--- What is required ---
Though the records contain pictures, copy none of them; repeat exactly the lines from the one with "ENC pin DT: A4 -> RX" to the end.

===== Input material

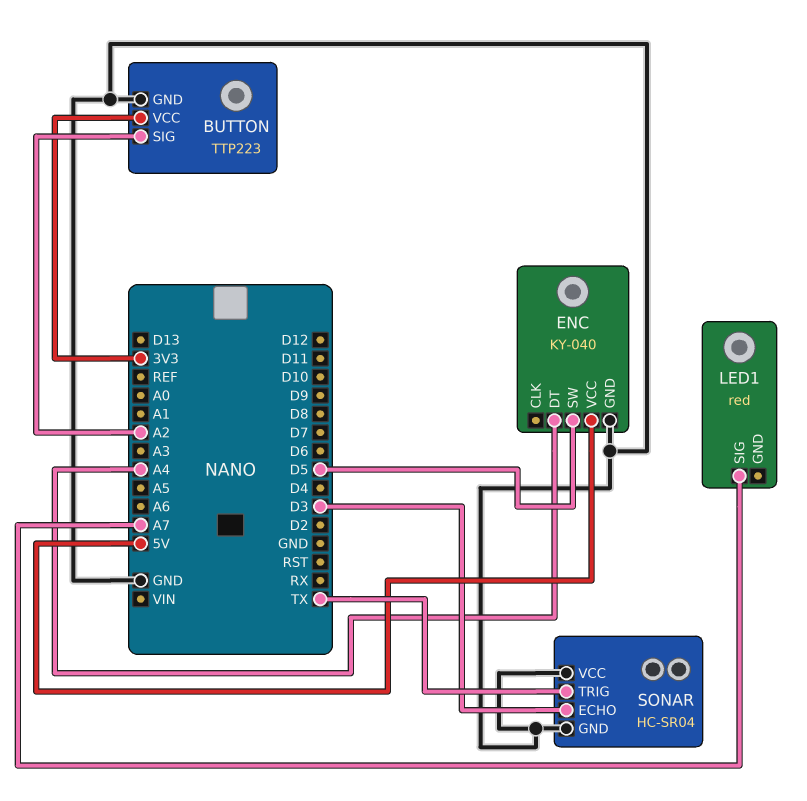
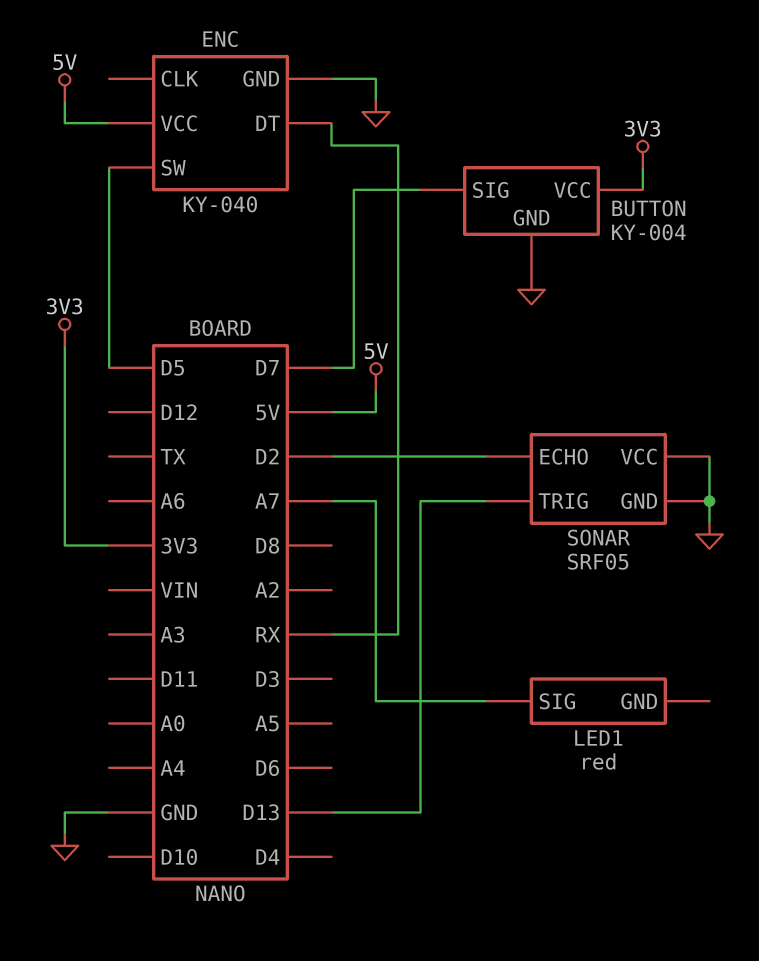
BUTTON: TTP223 -> KY-004
BUTTON pin SIG: A2 -> D7
ENC pin DT: A4 -> RX
SONAR: HC-SR04 -> SRF05
SONAR pin ECHO: D3 -> D2
SONAR pin TRIG: TX -> D13

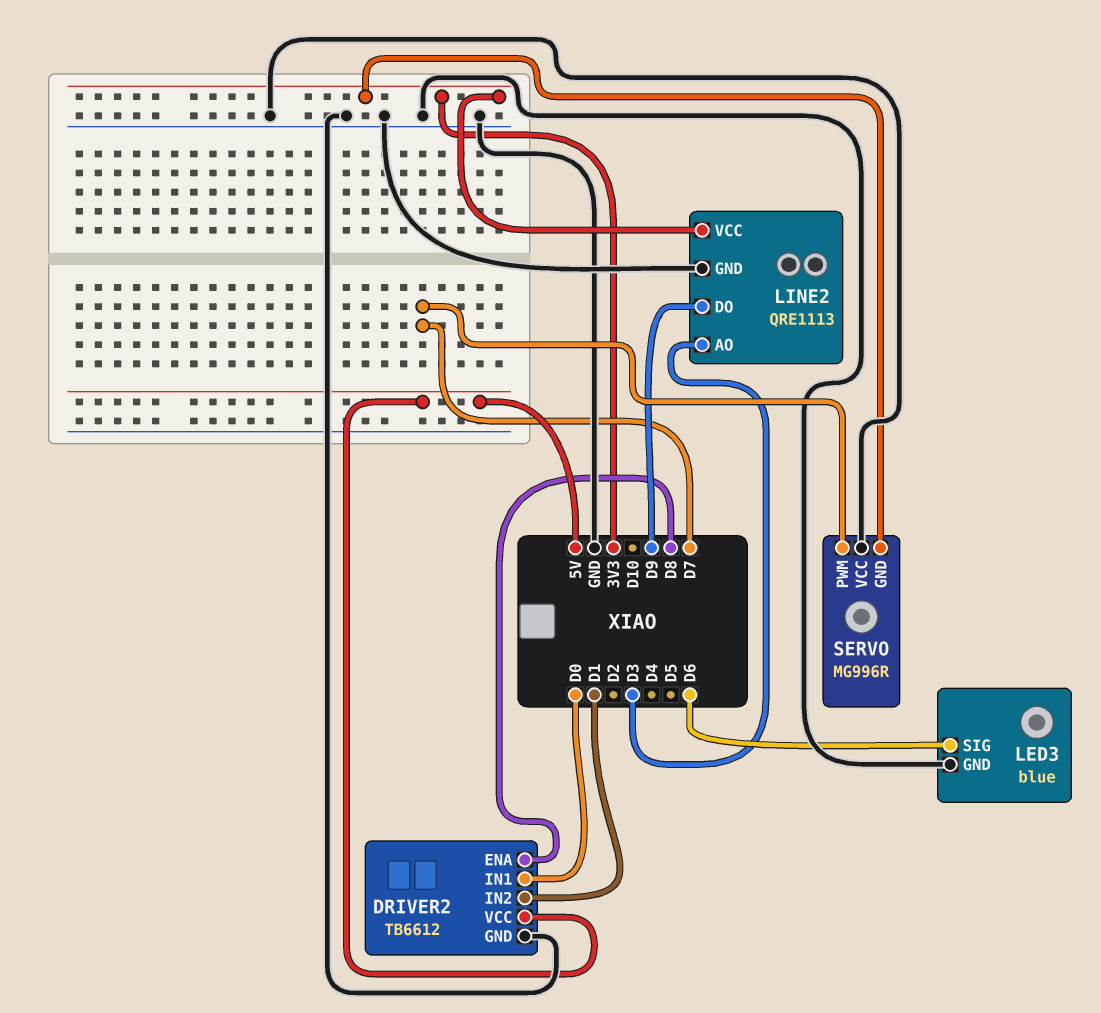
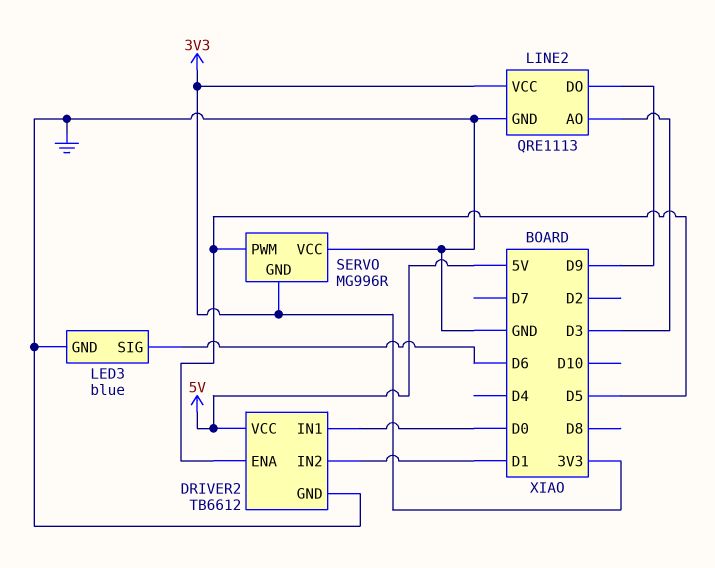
DRIVER2 pin ENA: D8 -> D5
SERVO pin PWM: D7 -> D5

==========

--- Answer to the problem ---
ENC pin DT: A4 -> RX
SONAR: HC-SR04 -> SRF05
SONAR pin ECHO: D3 -> D2
SONAR pin TRIG: TX -> D13

DRIVER2 pin ENA: D8 -> D5
SERVO pin PWM: D7 -> D5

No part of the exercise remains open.